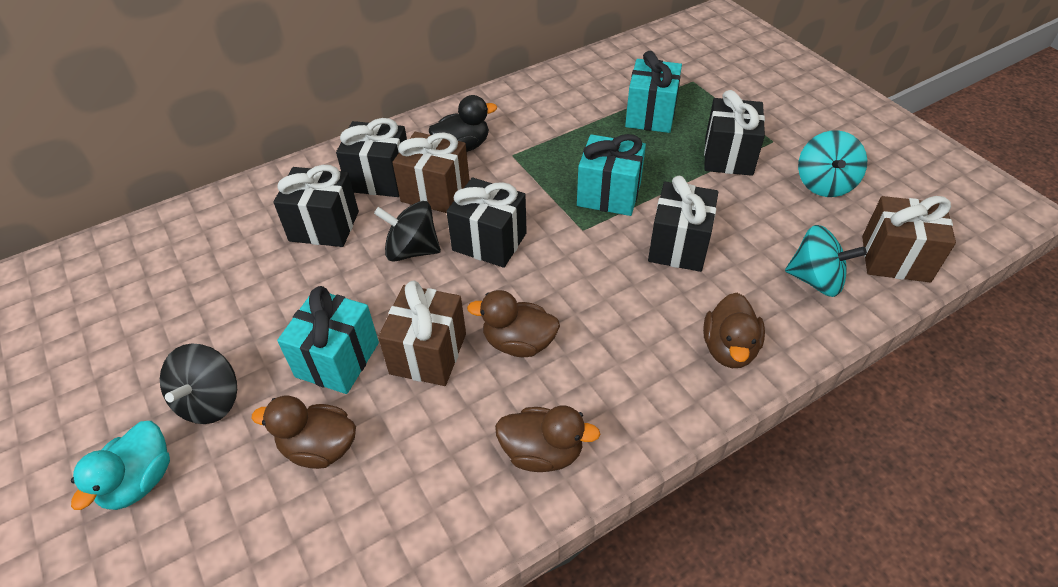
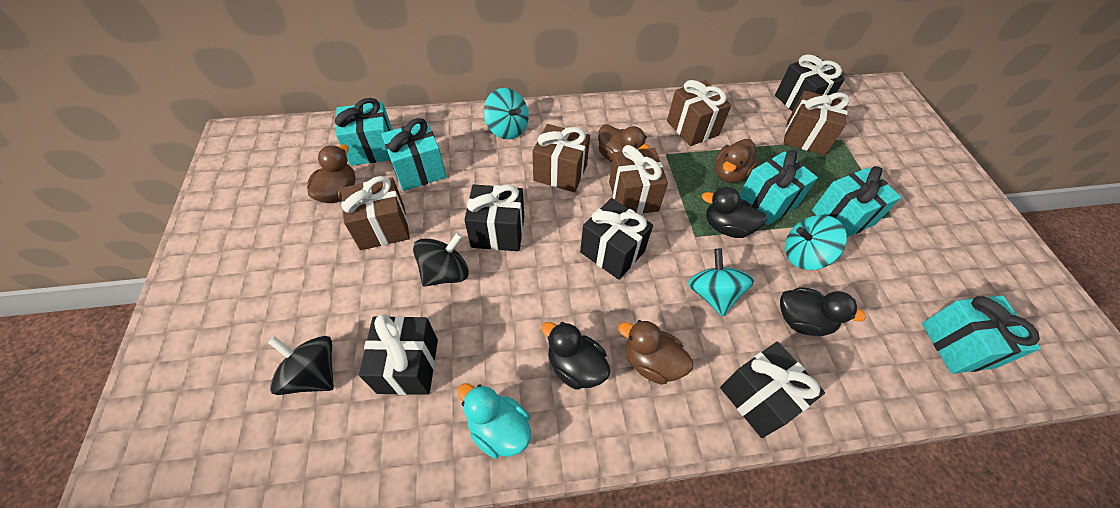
black duck: 1 -> 3
brown gift: 3 -> 5
turquoise gift: 3 -> 5
turquoise spinning top: 2 -> 3

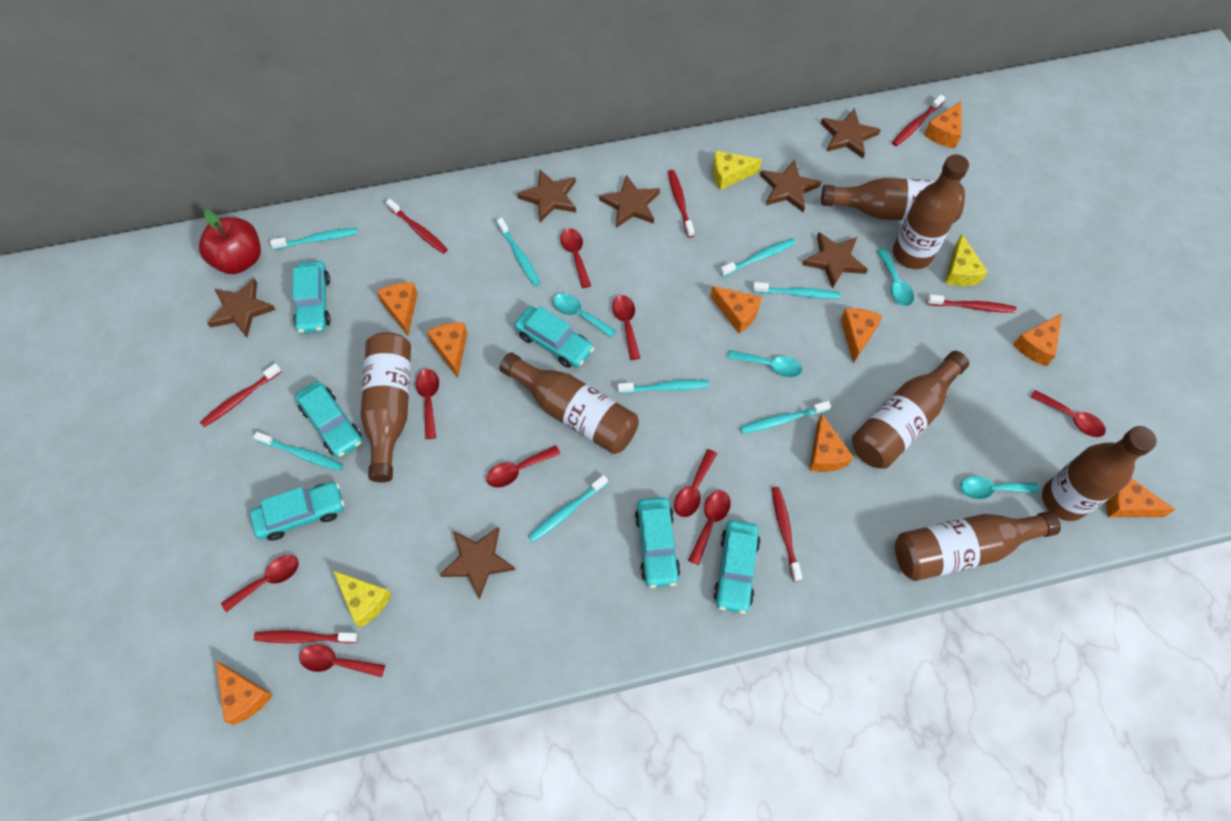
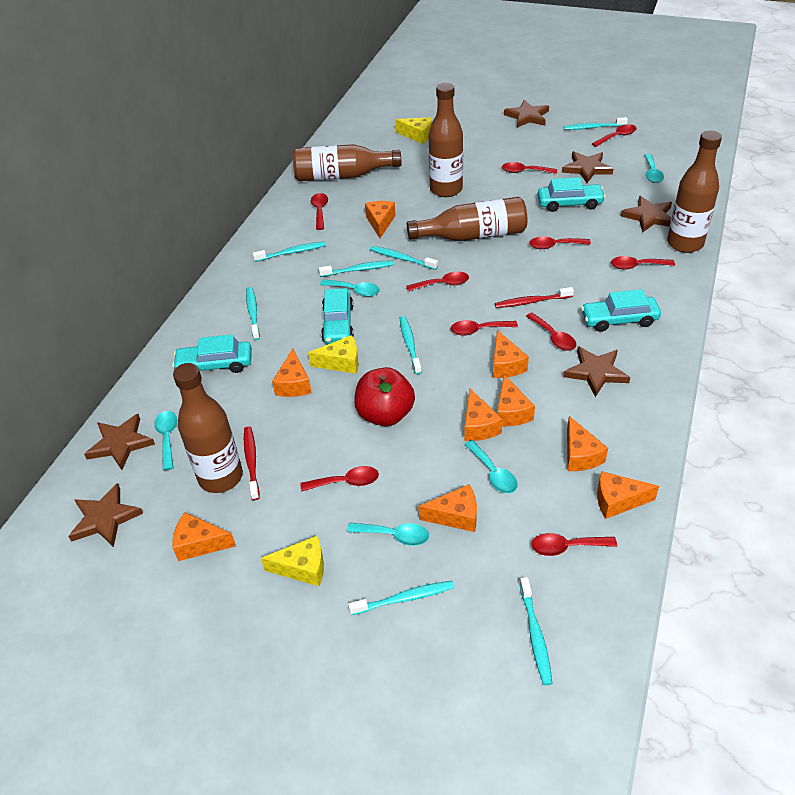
brown bottle: 7 -> 5
brown star: 7 -> 6
red spoon: 9 -> 10
red toothbrush: 7 -> 2
turquoise car: 6 -> 4
turquoise spoon: 4 -> 5

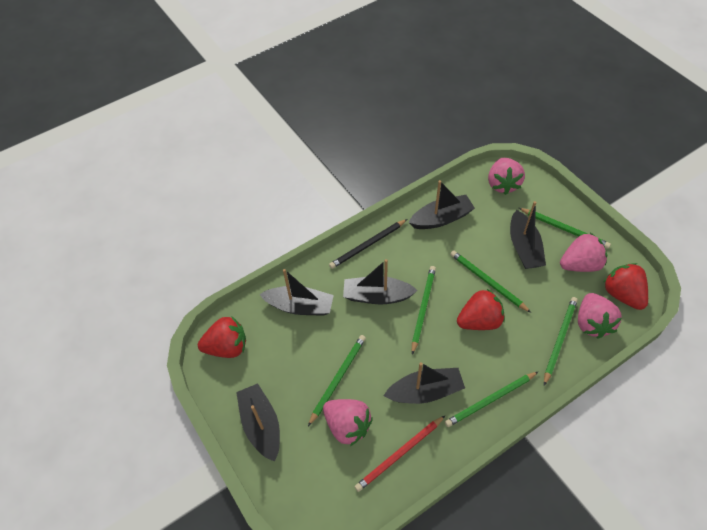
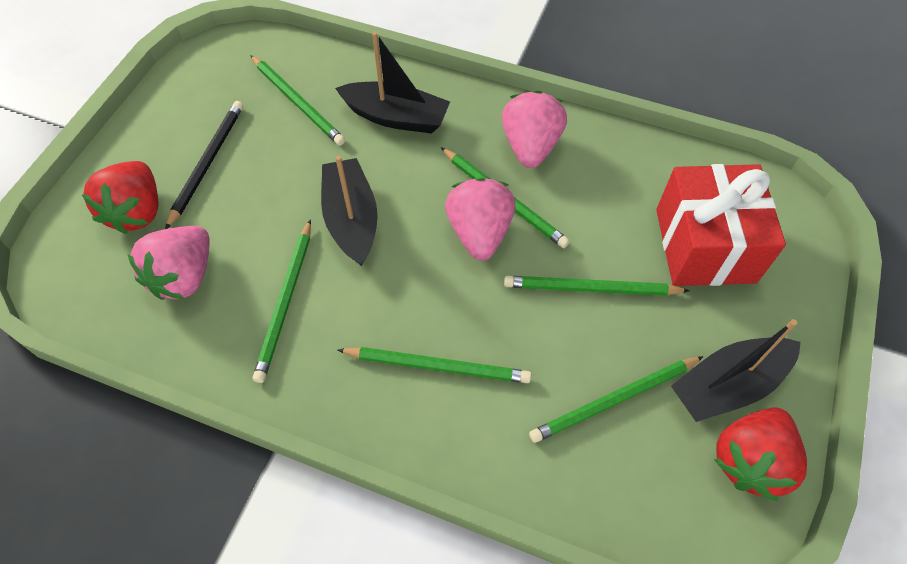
black boat: 6 -> 3
pink strawberry: 4 -> 3
red gift: 0 -> 1
red pencil: 1 -> 0
red strawberry: 3 -> 2

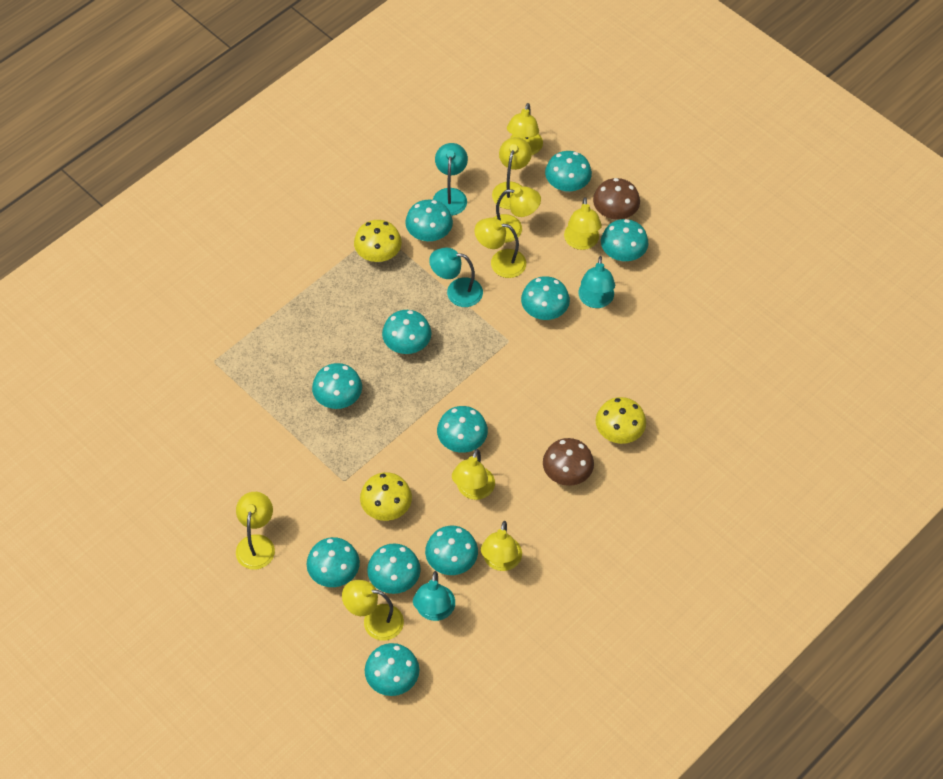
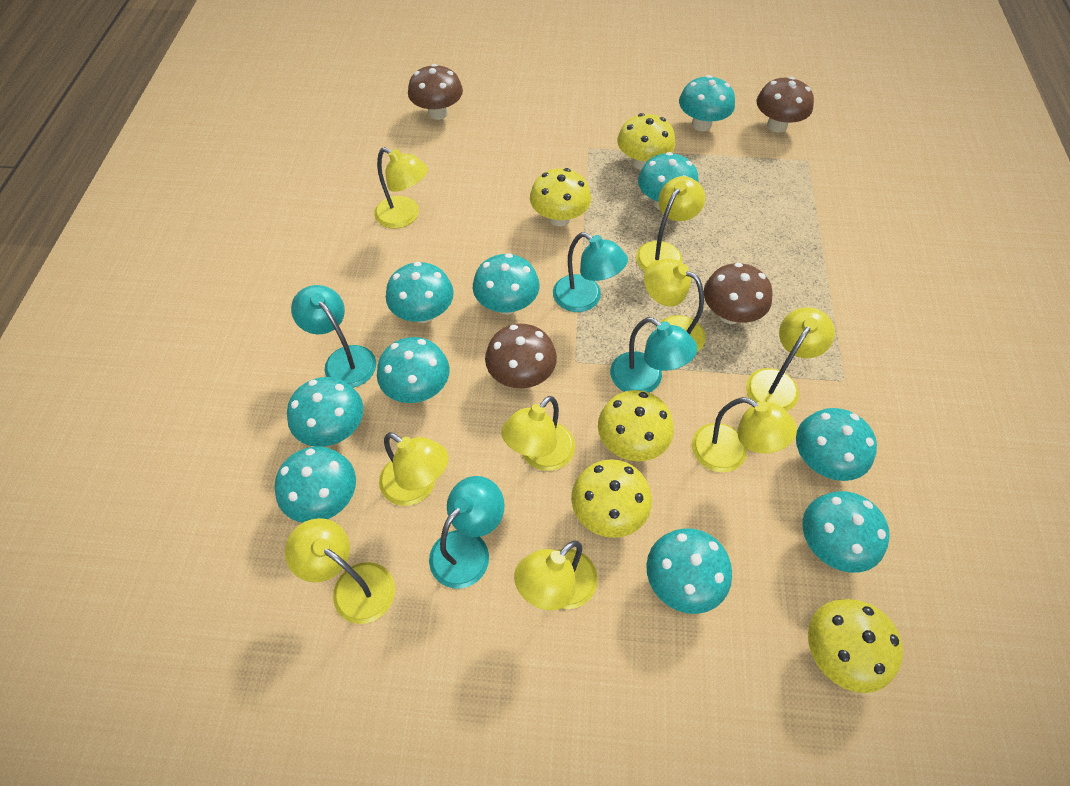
brown mushroom: 2 -> 4
turquoise mushroom: 11 -> 10
yellow mushroom: 3 -> 5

> _Work task_
Leaving the pictures out, reproduce the entries above exactly.

> _Response box_
black duck: 1 -> 3
brown gift: 3 -> 5
turquoise gift: 3 -> 5
turquoise spinning top: 2 -> 3

brown bottle: 7 -> 5
brown star: 7 -> 6
red spoon: 9 -> 10
red toothbrush: 7 -> 2
turquoise car: 6 -> 4
turquoise spoon: 4 -> 5

black boat: 6 -> 3
pink strawberry: 4 -> 3
red gift: 0 -> 1
red pencil: 1 -> 0
red strawberry: 3 -> 2

brown mushroom: 2 -> 4
turquoise mushroom: 11 -> 10
yellow mushroom: 3 -> 5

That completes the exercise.